(Change listing data)
※
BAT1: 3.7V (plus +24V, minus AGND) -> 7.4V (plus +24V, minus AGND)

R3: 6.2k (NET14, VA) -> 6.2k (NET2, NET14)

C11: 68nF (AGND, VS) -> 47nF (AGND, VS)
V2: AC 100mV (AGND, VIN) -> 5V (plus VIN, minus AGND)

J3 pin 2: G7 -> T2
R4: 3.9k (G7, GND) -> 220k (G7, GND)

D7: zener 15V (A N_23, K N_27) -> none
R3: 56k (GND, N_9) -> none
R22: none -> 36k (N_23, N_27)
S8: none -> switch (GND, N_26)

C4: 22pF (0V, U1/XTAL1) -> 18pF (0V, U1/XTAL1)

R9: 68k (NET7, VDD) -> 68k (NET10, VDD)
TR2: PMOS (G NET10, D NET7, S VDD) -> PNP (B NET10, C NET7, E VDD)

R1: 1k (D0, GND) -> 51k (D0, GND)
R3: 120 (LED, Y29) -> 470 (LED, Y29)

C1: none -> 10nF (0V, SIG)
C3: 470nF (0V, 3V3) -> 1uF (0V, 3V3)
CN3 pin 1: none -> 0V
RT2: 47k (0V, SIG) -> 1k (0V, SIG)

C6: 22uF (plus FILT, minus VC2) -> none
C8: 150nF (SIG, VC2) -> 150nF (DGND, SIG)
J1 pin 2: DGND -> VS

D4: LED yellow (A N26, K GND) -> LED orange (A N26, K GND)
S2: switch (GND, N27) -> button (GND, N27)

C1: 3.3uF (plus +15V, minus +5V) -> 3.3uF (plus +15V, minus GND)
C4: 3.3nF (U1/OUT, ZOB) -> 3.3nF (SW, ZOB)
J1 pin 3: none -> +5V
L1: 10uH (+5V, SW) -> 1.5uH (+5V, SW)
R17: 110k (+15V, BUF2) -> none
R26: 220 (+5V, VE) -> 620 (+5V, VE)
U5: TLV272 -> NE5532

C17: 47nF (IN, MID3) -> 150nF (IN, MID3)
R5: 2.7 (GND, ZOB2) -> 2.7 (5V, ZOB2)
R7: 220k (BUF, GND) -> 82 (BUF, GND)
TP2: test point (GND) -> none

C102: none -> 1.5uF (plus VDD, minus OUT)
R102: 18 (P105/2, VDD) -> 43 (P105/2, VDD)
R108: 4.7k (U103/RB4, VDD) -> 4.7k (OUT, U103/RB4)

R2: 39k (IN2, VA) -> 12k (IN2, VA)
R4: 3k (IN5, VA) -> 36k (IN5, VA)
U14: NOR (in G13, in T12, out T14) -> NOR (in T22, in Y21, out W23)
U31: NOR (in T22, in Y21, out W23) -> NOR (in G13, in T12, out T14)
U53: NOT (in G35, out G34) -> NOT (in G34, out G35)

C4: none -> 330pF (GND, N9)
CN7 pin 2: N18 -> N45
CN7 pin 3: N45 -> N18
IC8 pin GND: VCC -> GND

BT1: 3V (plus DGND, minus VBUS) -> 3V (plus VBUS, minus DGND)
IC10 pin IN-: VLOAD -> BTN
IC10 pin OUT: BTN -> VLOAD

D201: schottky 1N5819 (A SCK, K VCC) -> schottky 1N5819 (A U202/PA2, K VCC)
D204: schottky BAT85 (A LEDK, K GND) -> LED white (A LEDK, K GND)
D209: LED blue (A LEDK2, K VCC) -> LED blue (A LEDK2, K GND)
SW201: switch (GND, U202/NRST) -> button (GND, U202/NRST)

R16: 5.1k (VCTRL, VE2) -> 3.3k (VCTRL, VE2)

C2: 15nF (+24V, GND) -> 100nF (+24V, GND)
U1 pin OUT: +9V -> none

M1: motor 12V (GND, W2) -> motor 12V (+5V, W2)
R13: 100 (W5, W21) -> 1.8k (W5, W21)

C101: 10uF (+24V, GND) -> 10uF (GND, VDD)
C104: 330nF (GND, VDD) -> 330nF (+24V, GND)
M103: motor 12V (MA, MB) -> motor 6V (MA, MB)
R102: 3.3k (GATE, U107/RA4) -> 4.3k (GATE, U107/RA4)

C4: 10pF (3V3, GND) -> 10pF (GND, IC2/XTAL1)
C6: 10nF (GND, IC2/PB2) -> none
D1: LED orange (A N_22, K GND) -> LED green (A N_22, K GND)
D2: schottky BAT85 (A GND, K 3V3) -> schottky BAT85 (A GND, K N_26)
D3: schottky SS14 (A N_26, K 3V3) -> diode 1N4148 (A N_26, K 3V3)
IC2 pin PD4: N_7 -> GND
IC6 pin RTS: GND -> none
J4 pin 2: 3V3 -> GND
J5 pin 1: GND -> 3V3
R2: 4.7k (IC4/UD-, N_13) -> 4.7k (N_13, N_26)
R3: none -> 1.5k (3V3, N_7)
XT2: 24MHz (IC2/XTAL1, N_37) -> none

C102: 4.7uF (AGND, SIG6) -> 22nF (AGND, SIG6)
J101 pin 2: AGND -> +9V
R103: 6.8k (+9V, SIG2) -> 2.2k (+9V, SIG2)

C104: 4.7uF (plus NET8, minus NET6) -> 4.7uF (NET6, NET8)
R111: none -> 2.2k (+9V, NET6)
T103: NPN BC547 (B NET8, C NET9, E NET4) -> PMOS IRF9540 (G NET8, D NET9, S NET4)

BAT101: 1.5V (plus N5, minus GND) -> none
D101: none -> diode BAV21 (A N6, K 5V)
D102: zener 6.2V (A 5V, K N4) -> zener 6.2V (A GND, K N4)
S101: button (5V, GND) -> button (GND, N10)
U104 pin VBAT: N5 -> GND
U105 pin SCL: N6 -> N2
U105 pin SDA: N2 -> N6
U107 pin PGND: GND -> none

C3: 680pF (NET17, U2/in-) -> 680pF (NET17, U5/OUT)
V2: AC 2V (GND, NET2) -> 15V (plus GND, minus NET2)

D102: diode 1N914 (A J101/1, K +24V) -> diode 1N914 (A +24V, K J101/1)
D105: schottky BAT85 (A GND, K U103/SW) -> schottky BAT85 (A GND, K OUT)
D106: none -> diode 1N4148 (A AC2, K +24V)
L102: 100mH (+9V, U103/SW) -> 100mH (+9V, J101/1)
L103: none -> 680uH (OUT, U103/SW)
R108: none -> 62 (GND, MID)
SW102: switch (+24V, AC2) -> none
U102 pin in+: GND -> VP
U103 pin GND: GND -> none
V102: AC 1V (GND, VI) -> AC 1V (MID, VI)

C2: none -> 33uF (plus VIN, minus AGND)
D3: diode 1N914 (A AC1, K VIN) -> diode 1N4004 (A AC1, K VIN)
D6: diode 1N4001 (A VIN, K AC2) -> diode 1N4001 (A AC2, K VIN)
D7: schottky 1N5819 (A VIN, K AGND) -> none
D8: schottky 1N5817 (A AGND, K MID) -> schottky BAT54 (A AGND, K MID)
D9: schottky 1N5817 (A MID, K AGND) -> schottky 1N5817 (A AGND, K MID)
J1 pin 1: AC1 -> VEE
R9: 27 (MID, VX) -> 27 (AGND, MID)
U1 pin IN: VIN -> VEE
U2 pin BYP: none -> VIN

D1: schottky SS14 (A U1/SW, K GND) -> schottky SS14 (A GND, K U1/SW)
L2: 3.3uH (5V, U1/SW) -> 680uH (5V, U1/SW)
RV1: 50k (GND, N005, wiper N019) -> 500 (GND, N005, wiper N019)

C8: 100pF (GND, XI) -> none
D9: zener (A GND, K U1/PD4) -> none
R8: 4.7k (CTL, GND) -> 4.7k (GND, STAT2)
※
- **Exercise directions**
Could you copy each line above word for word?

- **Result**
BAT1: 3.7V (plus +24V, minus AGND) -> 7.4V (plus +24V, minus AGND)

R3: 6.2k (NET14, VA) -> 6.2k (NET2, NET14)

C11: 68nF (AGND, VS) -> 47nF (AGND, VS)
V2: AC 100mV (AGND, VIN) -> 5V (plus VIN, minus AGND)

J3 pin 2: G7 -> T2
R4: 3.9k (G7, GND) -> 220k (G7, GND)

D7: zener 15V (A N_23, K N_27) -> none
R3: 56k (GND, N_9) -> none
R22: none -> 36k (N_23, N_27)
S8: none -> switch (GND, N_26)

C4: 22pF (0V, U1/XTAL1) -> 18pF (0V, U1/XTAL1)

R9: 68k (NET7, VDD) -> 68k (NET10, VDD)
TR2: PMOS (G NET10, D NET7, S VDD) -> PNP (B NET10, C NET7, E VDD)

R1: 1k (D0, GND) -> 51k (D0, GND)
R3: 120 (LED, Y29) -> 470 (LED, Y29)

C1: none -> 10nF (0V, SIG)
C3: 470nF (0V, 3V3) -> 1uF (0V, 3V3)
CN3 pin 1: none -> 0V
RT2: 47k (0V, SIG) -> 1k (0V, SIG)

C6: 22uF (plus FILT, minus VC2) -> none
C8: 150nF (SIG, VC2) -> 150nF (DGND, SIG)
J1 pin 2: DGND -> VS

D4: LED yellow (A N26, K GND) -> LED orange (A N26, K GND)
S2: switch (GND, N27) -> button (GND, N27)

C1: 3.3uF (plus +15V, minus +5V) -> 3.3uF (plus +15V, minus GND)
C4: 3.3nF (U1/OUT, ZOB) -> 3.3nF (SW, ZOB)
J1 pin 3: none -> +5V
L1: 10uH (+5V, SW) -> 1.5uH (+5V, SW)
R17: 110k (+15V, BUF2) -> none
R26: 220 (+5V, VE) -> 620 (+5V, VE)
U5: TLV272 -> NE5532

C17: 47nF (IN, MID3) -> 150nF (IN, MID3)
R5: 2.7 (GND, ZOB2) -> 2.7 (5V, ZOB2)
R7: 220k (BUF, GND) -> 82 (BUF, GND)
TP2: test point (GND) -> none

C102: none -> 1.5uF (plus VDD, minus OUT)
R102: 18 (P105/2, VDD) -> 43 (P105/2, VDD)
R108: 4.7k (U103/RB4, VDD) -> 4.7k (OUT, U103/RB4)

R2: 39k (IN2, VA) -> 12k (IN2, VA)
R4: 3k (IN5, VA) -> 36k (IN5, VA)
U14: NOR (in G13, in T12, out T14) -> NOR (in T22, in Y21, out W23)
U31: NOR (in T22, in Y21, out W23) -> NOR (in G13, in T12, out T14)
U53: NOT (in G35, out G34) -> NOT (in G34, out G35)

C4: none -> 330pF (GND, N9)
CN7 pin 2: N18 -> N45
CN7 pin 3: N45 -> N18
IC8 pin GND: VCC -> GND

BT1: 3V (plus DGND, minus VBUS) -> 3V (plus VBUS, minus DGND)
IC10 pin IN-: VLOAD -> BTN
IC10 pin OUT: BTN -> VLOAD

D201: schottky 1N5819 (A SCK, K VCC) -> schottky 1N5819 (A U202/PA2, K VCC)
D204: schottky BAT85 (A LEDK, K GND) -> LED white (A LEDK, K GND)
D209: LED blue (A LEDK2, K VCC) -> LED blue (A LEDK2, K GND)
SW201: switch (GND, U202/NRST) -> button (GND, U202/NRST)

R16: 5.1k (VCTRL, VE2) -> 3.3k (VCTRL, VE2)

C2: 15nF (+24V, GND) -> 100nF (+24V, GND)
U1 pin OUT: +9V -> none

M1: motor 12V (GND, W2) -> motor 12V (+5V, W2)
R13: 100 (W5, W21) -> 1.8k (W5, W21)

C101: 10uF (+24V, GND) -> 10uF (GND, VDD)
C104: 330nF (GND, VDD) -> 330nF (+24V, GND)
M103: motor 12V (MA, MB) -> motor 6V (MA, MB)
R102: 3.3k (GATE, U107/RA4) -> 4.3k (GATE, U107/RA4)

C4: 10pF (3V3, GND) -> 10pF (GND, IC2/XTAL1)
C6: 10nF (GND, IC2/PB2) -> none
D1: LED orange (A N_22, K GND) -> LED green (A N_22, K GND)
D2: schottky BAT85 (A GND, K 3V3) -> schottky BAT85 (A GND, K N_26)
D3: schottky SS14 (A N_26, K 3V3) -> diode 1N4148 (A N_26, K 3V3)
IC2 pin PD4: N_7 -> GND
IC6 pin RTS: GND -> none
J4 pin 2: 3V3 -> GND
J5 pin 1: GND -> 3V3
R2: 4.7k (IC4/UD-, N_13) -> 4.7k (N_13, N_26)
R3: none -> 1.5k (3V3, N_7)
XT2: 24MHz (IC2/XTAL1, N_37) -> none

C102: 4.7uF (AGND, SIG6) -> 22nF (AGND, SIG6)
J101 pin 2: AGND -> +9V
R103: 6.8k (+9V, SIG2) -> 2.2k (+9V, SIG2)

C104: 4.7uF (plus NET8, minus NET6) -> 4.7uF (NET6, NET8)
R111: none -> 2.2k (+9V, NET6)
T103: NPN BC547 (B NET8, C NET9, E NET4) -> PMOS IRF9540 (G NET8, D NET9, S NET4)

BAT101: 1.5V (plus N5, minus GND) -> none
D101: none -> diode BAV21 (A N6, K 5V)
D102: zener 6.2V (A 5V, K N4) -> zener 6.2V (A GND, K N4)
S101: button (5V, GND) -> button (GND, N10)
U104 pin VBAT: N5 -> GND
U105 pin SCL: N6 -> N2
U105 pin SDA: N2 -> N6
U107 pin PGND: GND -> none

C3: 680pF (NET17, U2/in-) -> 680pF (NET17, U5/OUT)
V2: AC 2V (GND, NET2) -> 15V (plus GND, minus NET2)

D102: diode 1N914 (A J101/1, K +24V) -> diode 1N914 (A +24V, K J101/1)
D105: schottky BAT85 (A GND, K U103/SW) -> schottky BAT85 (A GND, K OUT)
D106: none -> diode 1N4148 (A AC2, K +24V)
L102: 100mH (+9V, U103/SW) -> 100mH (+9V, J101/1)
L103: none -> 680uH (OUT, U103/SW)
R108: none -> 62 (GND, MID)
SW102: switch (+24V, AC2) -> none
U102 pin in+: GND -> VP
U103 pin GND: GND -> none
V102: AC 1V (GND, VI) -> AC 1V (MID, VI)

C2: none -> 33uF (plus VIN, minus AGND)
D3: diode 1N914 (A AC1, K VIN) -> diode 1N4004 (A AC1, K VIN)
D6: diode 1N4001 (A VIN, K AC2) -> diode 1N4001 (A AC2, K VIN)
D7: schottky 1N5819 (A VIN, K AGND) -> none
D8: schottky 1N5817 (A AGND, K MID) -> schottky BAT54 (A AGND, K MID)
D9: schottky 1N5817 (A MID, K AGND) -> schottky 1N5817 (A AGND, K MID)
J1 pin 1: AC1 -> VEE
R9: 27 (MID, VX) -> 27 (AGND, MID)
U1 pin IN: VIN -> VEE
U2 pin BYP: none -> VIN

D1: schottky SS14 (A U1/SW, K GND) -> schottky SS14 (A GND, K U1/SW)
L2: 3.3uH (5V, U1/SW) -> 680uH (5V, U1/SW)
RV1: 50k (GND, N005, wiper N019) -> 500 (GND, N005, wiper N019)

C8: 100pF (GND, XI) -> none
D9: zener (A GND, K U1/PD4) -> none
R8: 4.7k (CTL, GND) -> 4.7k (GND, STAT2)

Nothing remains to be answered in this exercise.